DESCRIPTION OF THE TASK: Render the data below as a numbered list, beginning with the line that contains "This screenshot has" and going on through the line that contains "The green wood sign at center is located at point", both included. Skip blank lines and leave the pictures out.

[Collected data]
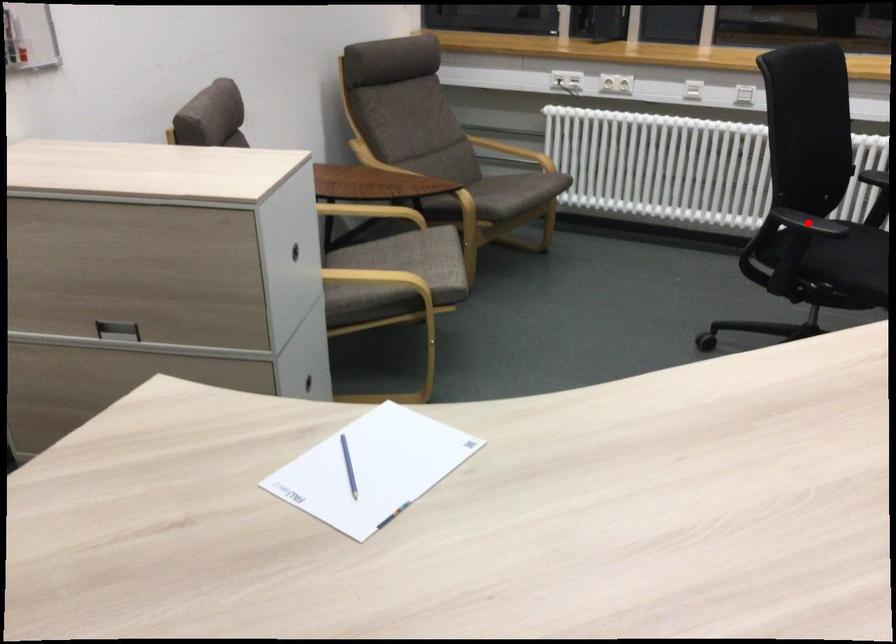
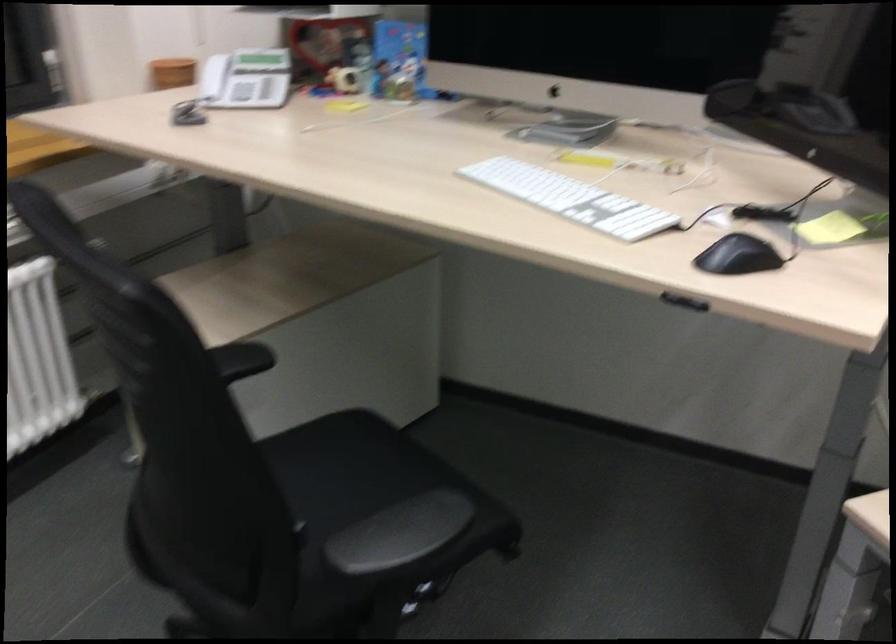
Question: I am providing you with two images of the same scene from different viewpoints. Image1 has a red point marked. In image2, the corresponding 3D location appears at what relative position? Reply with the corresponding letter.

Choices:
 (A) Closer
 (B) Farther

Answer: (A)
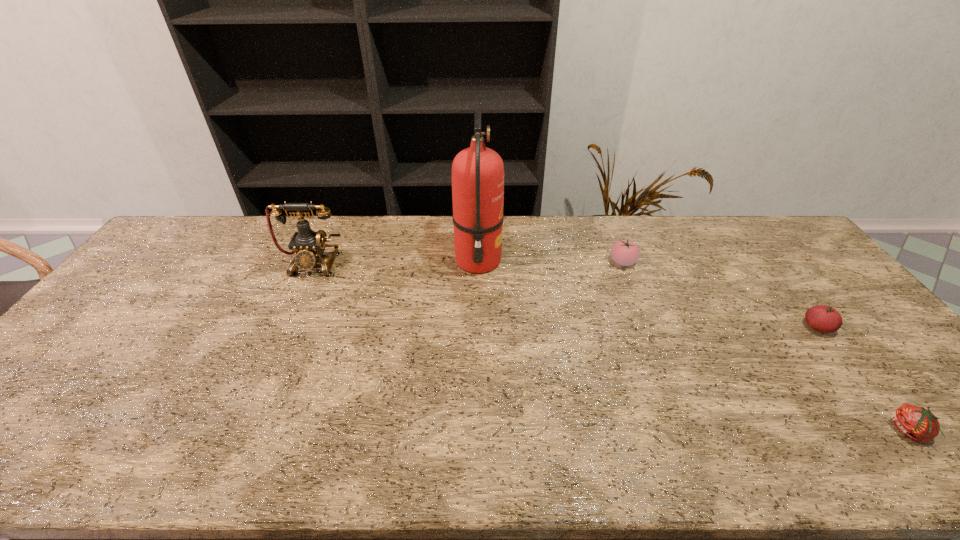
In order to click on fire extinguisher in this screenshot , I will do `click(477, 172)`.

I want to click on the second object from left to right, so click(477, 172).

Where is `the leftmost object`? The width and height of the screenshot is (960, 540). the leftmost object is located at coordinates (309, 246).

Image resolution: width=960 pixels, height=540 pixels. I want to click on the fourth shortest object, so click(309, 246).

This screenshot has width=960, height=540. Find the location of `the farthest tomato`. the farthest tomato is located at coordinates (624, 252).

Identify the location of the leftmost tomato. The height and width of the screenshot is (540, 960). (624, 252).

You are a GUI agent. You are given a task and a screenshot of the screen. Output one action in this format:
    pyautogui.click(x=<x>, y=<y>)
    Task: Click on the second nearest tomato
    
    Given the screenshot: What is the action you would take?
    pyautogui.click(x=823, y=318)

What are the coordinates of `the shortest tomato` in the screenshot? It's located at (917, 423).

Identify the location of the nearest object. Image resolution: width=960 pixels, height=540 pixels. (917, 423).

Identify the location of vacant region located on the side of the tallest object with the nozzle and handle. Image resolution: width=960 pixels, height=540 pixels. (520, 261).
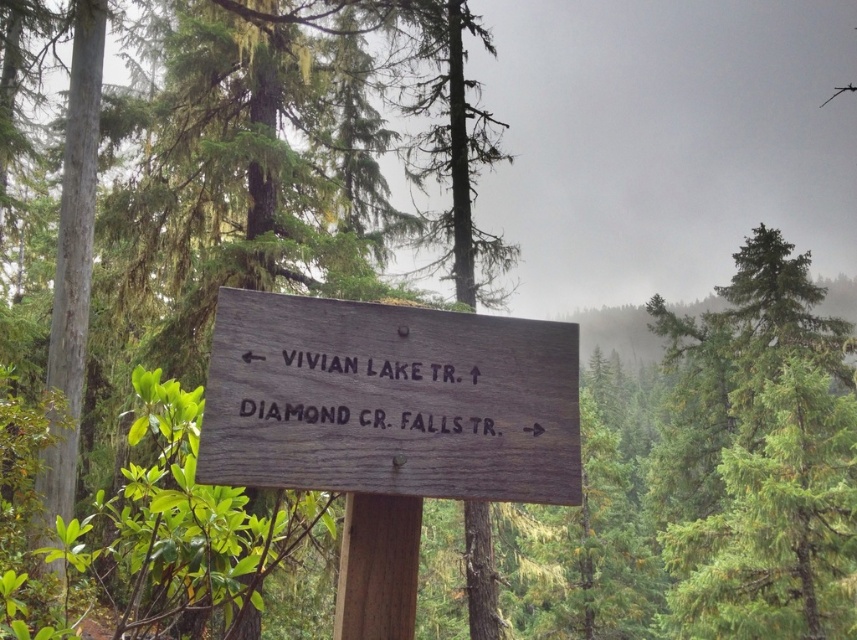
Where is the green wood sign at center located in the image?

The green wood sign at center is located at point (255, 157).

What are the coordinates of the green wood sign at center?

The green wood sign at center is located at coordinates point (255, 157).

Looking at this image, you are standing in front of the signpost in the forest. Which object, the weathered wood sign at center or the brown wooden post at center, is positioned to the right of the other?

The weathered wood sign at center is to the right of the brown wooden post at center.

...

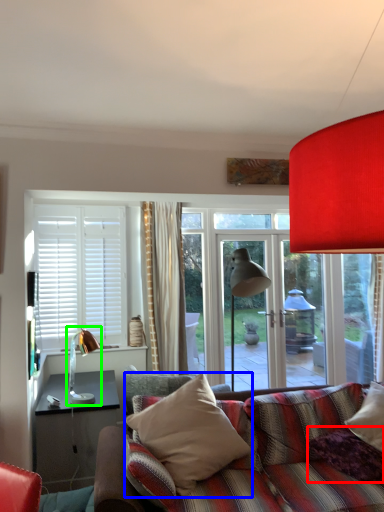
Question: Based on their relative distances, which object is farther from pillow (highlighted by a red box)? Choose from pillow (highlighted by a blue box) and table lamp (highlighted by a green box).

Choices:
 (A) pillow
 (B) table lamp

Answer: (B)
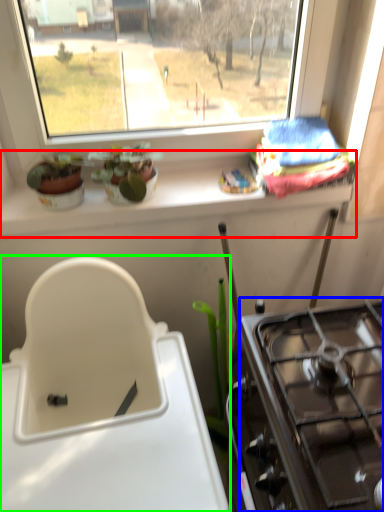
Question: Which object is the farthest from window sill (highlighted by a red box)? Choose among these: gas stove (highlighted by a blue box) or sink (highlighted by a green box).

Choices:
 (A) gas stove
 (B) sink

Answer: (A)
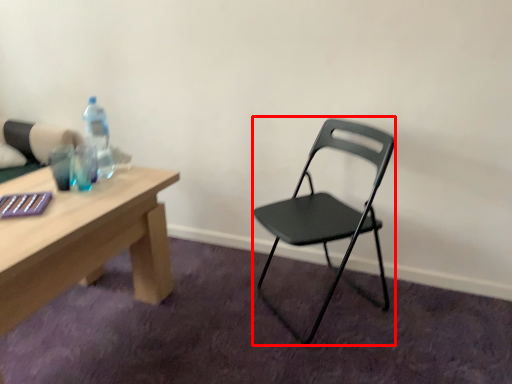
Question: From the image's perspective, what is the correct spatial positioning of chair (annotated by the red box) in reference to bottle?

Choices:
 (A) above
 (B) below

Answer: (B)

YOUR SOLUTION:
1. This screenshot has width=960, height=540. Find the location of `the farthest tomato`. the farthest tomato is located at coordinates (624, 252).
2. Identify the location of the leftmost tomato. The height and width of the screenshot is (540, 960). (624, 252).
3. You are a GUI agent. You are given a task and a screenshot of the screen. Output one action in this format:
4.     pyautogui.click(x=<x>, y=<y>)
5.     Task: Click on the second nearest tomato
6.     Given the screenshot: What is the action you would take?
7.     pyautogui.click(x=823, y=318)
8. What are the coordinates of `the shortest tomato` in the screenshot? It's located at (917, 423).
9. Identify the location of the nearest object. Image resolution: width=960 pixels, height=540 pixels. (917, 423).
10. Identify the location of vacant region located on the side of the tallest object with the nozzle and handle. Image resolution: width=960 pixels, height=540 pixels. (520, 261).
11. Where is the green wood sign at center located in the image?
12. The green wood sign at center is located at point (255, 157).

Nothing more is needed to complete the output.